• **REQUIRED ACTION**:
Could you retype the records word for word but without any pictures?

• **Extracted records**:
|---|

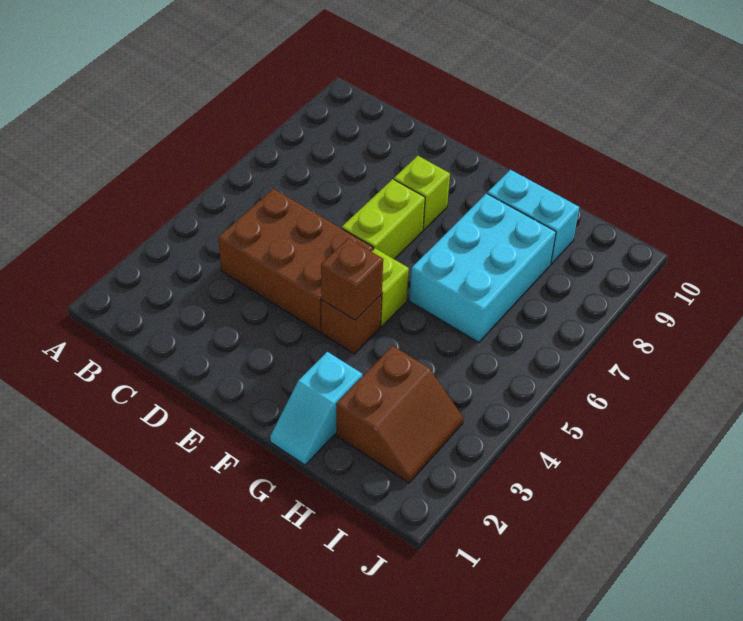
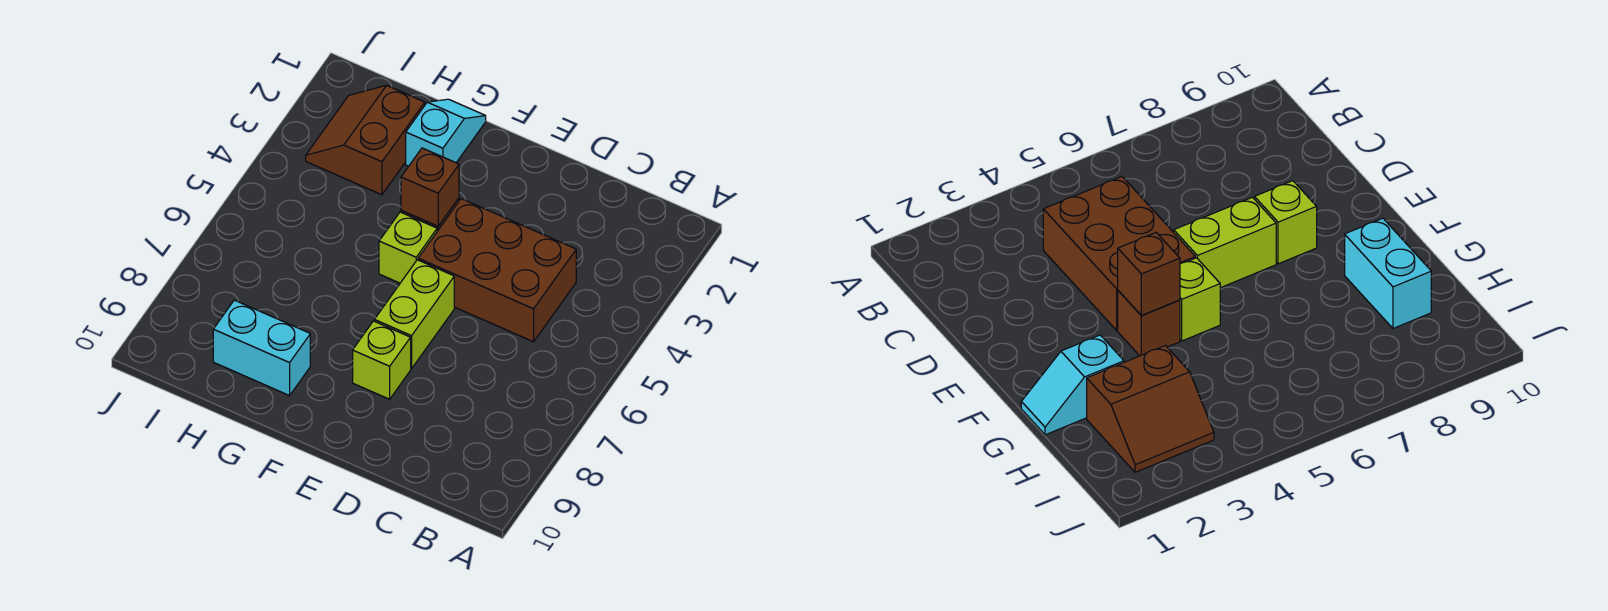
cyan 2x3 brick [410,193,556,342] -> none

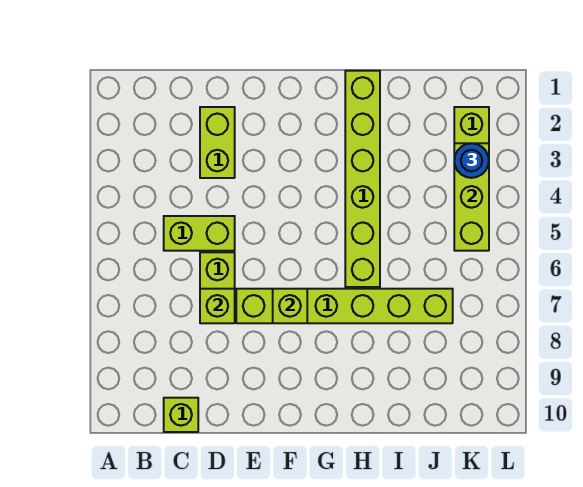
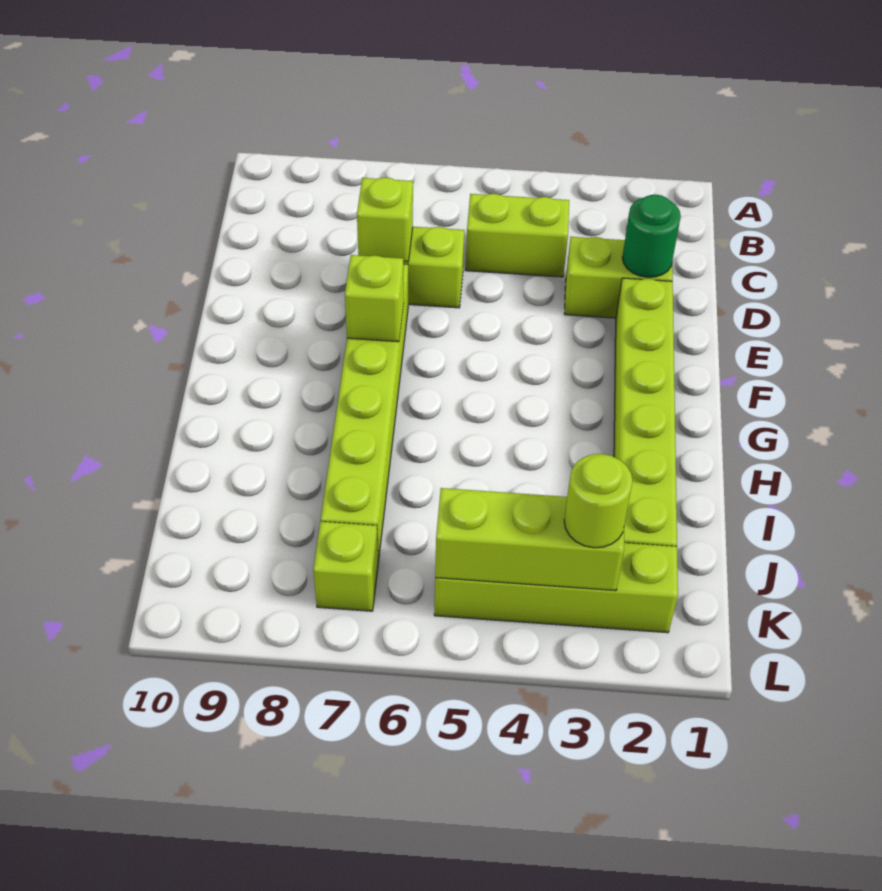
lime 1x2 brick [164,216,235,251] -> lime 1x2 brick turned to [465,194,569,277]
lime 1x1 brick [164,398,198,432] -> lime 1x1 brick moved to [313,522,378,611]
none -> green 1x1 round brick [622,195,681,277]
lime 1x6 brick [345,71,380,287] -> lime 1x6 brick turned to [614,278,677,546]
blue 1x1 round brick [454,143,489,178] -> lime 1x1 round brick [564,454,633,548]

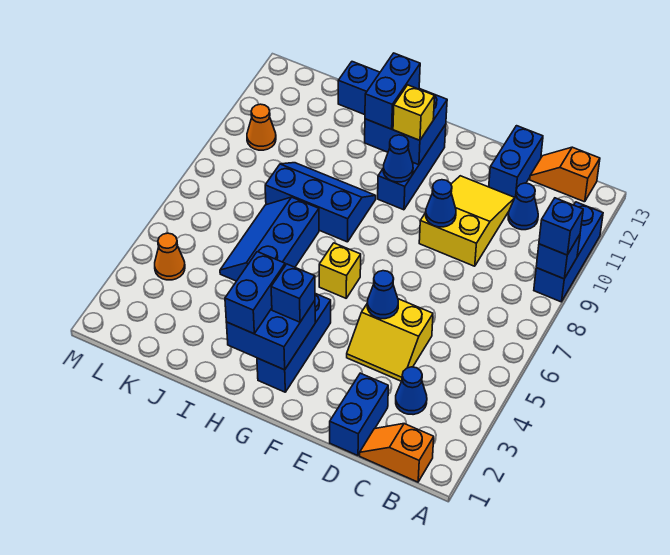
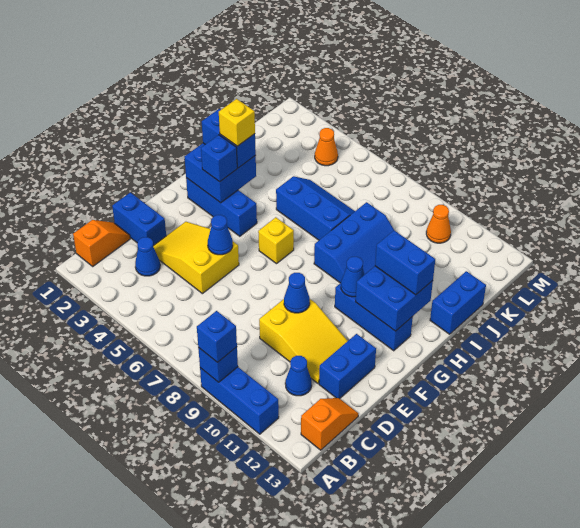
yellow 2x2 slope [347,299,433,381] -> yellow 2x3 slope [153,222,239,294]
blue 1x2 brick [489,126,543,197] -> blue 1x2 brick turned to [319,334,376,398]
yellow 1x1 brick [393,85,435,140] -> yellow 1x1 brick moved to [219,99,255,146]

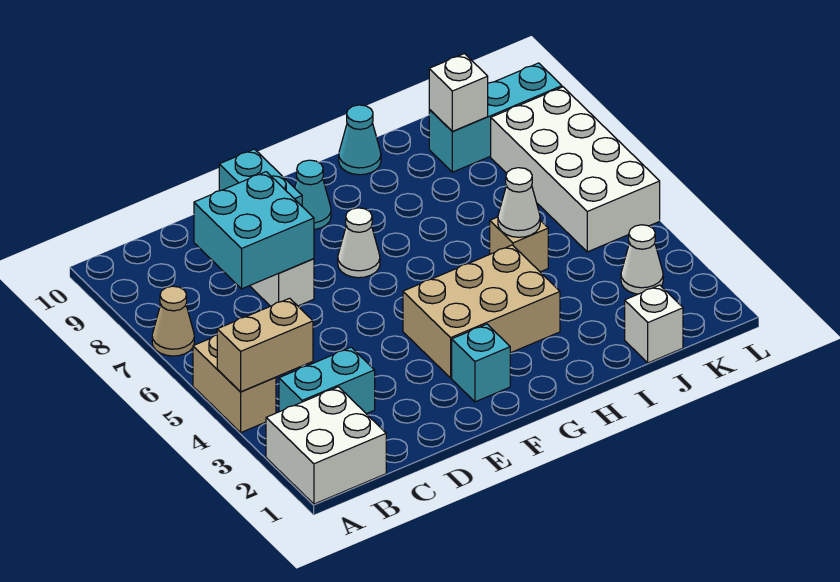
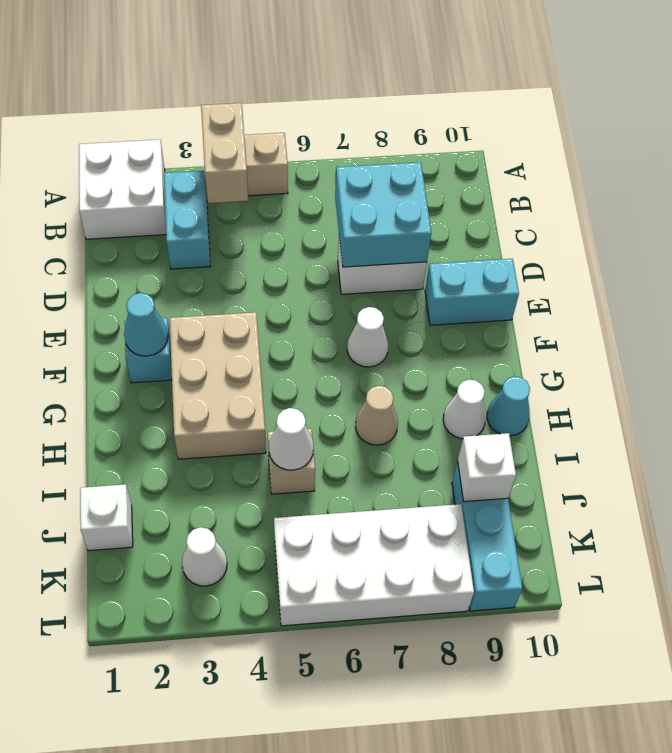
tan 1x1 cone [152,286,194,356] -> tan 1x1 cone moved to [355,386,398,445]
cyan 1x1 cone [295,160,331,230] -> cyan 1x1 cone moved to [124,293,168,356]
none -> white 1x1 cone [443,380,486,439]

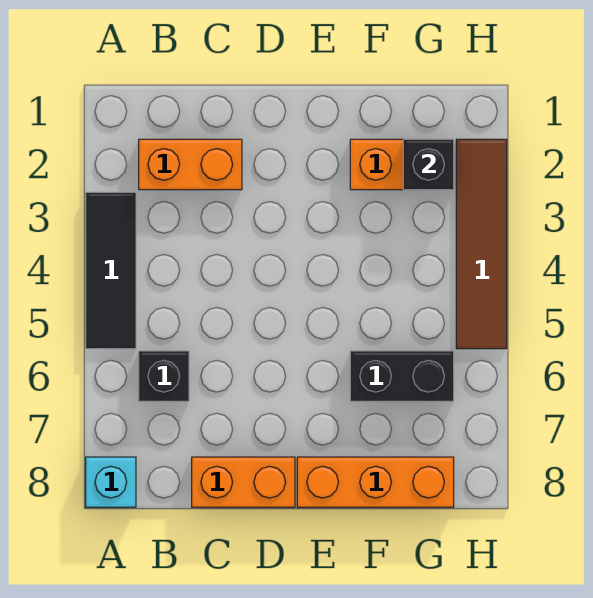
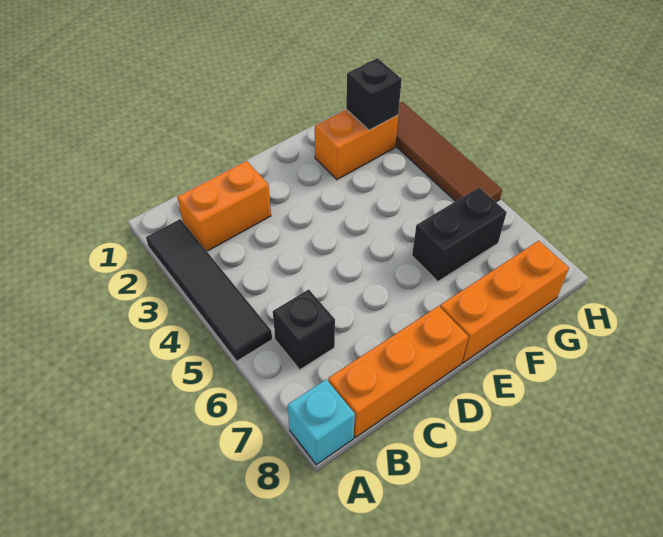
black 1x3 tile [86,192,136,349] -> black 1x4 tile [146,219,272,361]
orange 1x2 brick [192,457,295,507] -> orange 1x3 brick [328,306,468,438]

|---|

• **SOLVED EXERCISE**:
cyan 2x3 brick [410,193,556,342] -> none

lime 1x2 brick [164,216,235,251] -> lime 1x2 brick turned to [465,194,569,277]
lime 1x1 brick [164,398,198,432] -> lime 1x1 brick moved to [313,522,378,611]
none -> green 1x1 round brick [622,195,681,277]
lime 1x6 brick [345,71,380,287] -> lime 1x6 brick turned to [614,278,677,546]
blue 1x1 round brick [454,143,489,178] -> lime 1x1 round brick [564,454,633,548]

yellow 2x2 slope [347,299,433,381] -> yellow 2x3 slope [153,222,239,294]
blue 1x2 brick [489,126,543,197] -> blue 1x2 brick turned to [319,334,376,398]
yellow 1x1 brick [393,85,435,140] -> yellow 1x1 brick moved to [219,99,255,146]

tan 1x1 cone [152,286,194,356] -> tan 1x1 cone moved to [355,386,398,445]
cyan 1x1 cone [295,160,331,230] -> cyan 1x1 cone moved to [124,293,168,356]
none -> white 1x1 cone [443,380,486,439]

black 1x3 tile [86,192,136,349] -> black 1x4 tile [146,219,272,361]
orange 1x2 brick [192,457,295,507] -> orange 1x3 brick [328,306,468,438]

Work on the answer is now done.